■ Input for this task
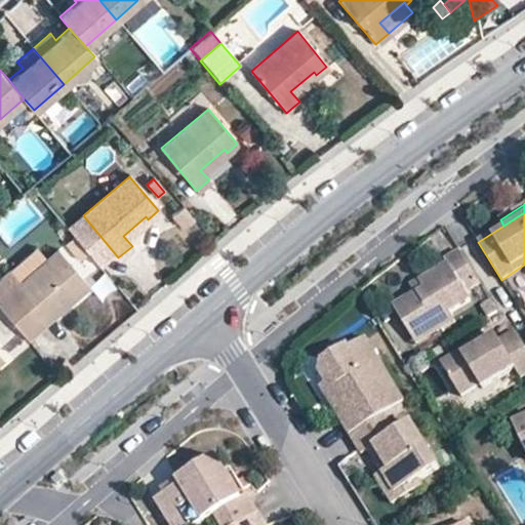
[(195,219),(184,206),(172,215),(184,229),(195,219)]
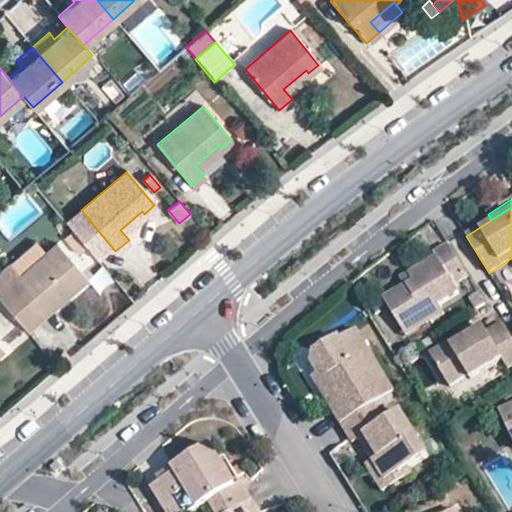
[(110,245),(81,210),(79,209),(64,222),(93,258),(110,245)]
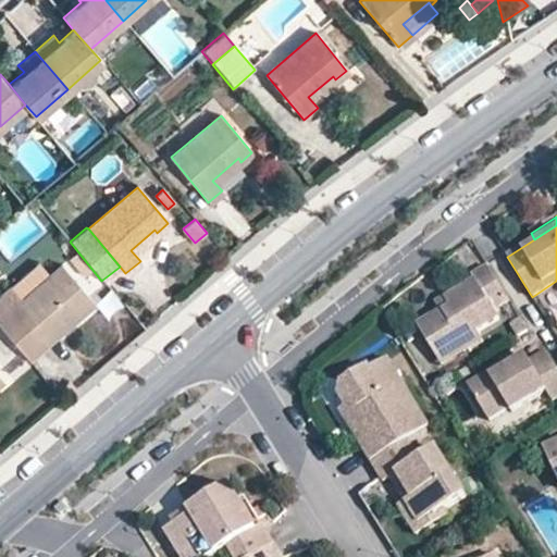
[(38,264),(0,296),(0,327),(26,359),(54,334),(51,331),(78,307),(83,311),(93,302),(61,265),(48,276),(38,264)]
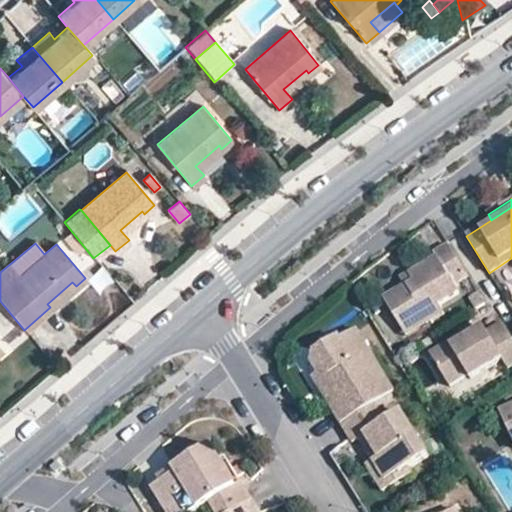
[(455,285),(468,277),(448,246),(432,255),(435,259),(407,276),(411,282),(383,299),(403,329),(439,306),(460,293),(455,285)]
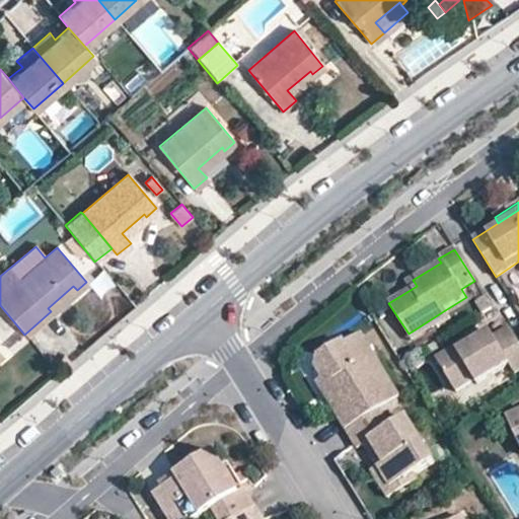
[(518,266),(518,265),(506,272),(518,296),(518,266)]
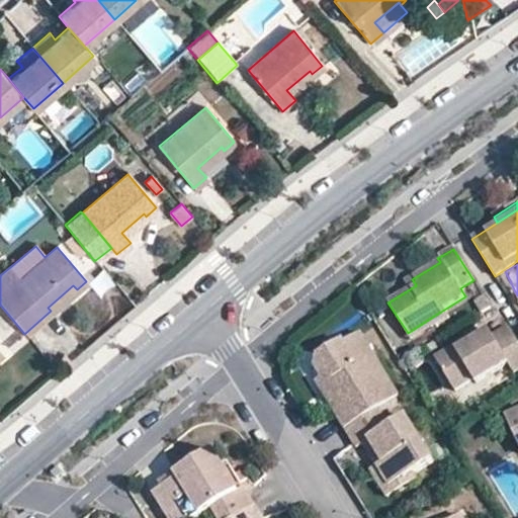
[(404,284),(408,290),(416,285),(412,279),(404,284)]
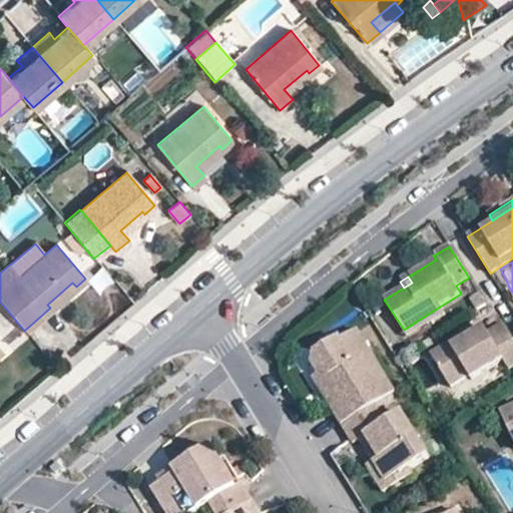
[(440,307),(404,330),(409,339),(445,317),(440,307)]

...

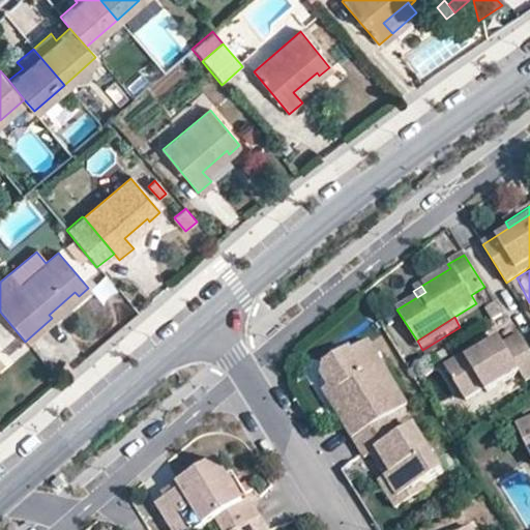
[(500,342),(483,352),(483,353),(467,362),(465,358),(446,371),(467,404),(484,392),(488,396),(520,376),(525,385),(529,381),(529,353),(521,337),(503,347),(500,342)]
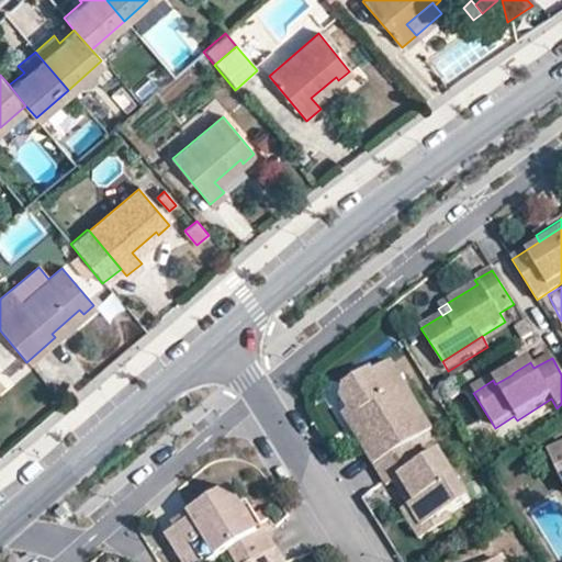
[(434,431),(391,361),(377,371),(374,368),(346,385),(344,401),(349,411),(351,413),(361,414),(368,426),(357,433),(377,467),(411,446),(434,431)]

■ Instruction
The lines to reproduce run from the one above containing "[(195,219),(184,206),(172,215),(184,229),(195,219)]" through the one containing "[(440,307),(404,330),(409,339),(445,317),(440,307)]". Copy them exactly and leave out all pictures.

■ Solution
[(195,219),(184,206),(172,215),(184,229),(195,219)]
[(110,245),(81,210),(79,209),(64,222),(93,258),(110,245)]
[(38,264),(0,296),(0,327),(26,359),(54,334),(51,331),(78,307),(83,311),(93,302),(61,265),(48,276),(38,264)]
[(455,285),(468,277),(448,246),(432,255),(435,259),(407,276),(411,282),(383,299),(403,329),(439,306),(460,293),(455,285)]
[(518,266),(518,265),(506,272),(518,296),(518,266)]
[(404,284),(408,290),(416,285),(412,279),(404,284)]
[(440,307),(404,330),(409,339),(445,317),(440,307)]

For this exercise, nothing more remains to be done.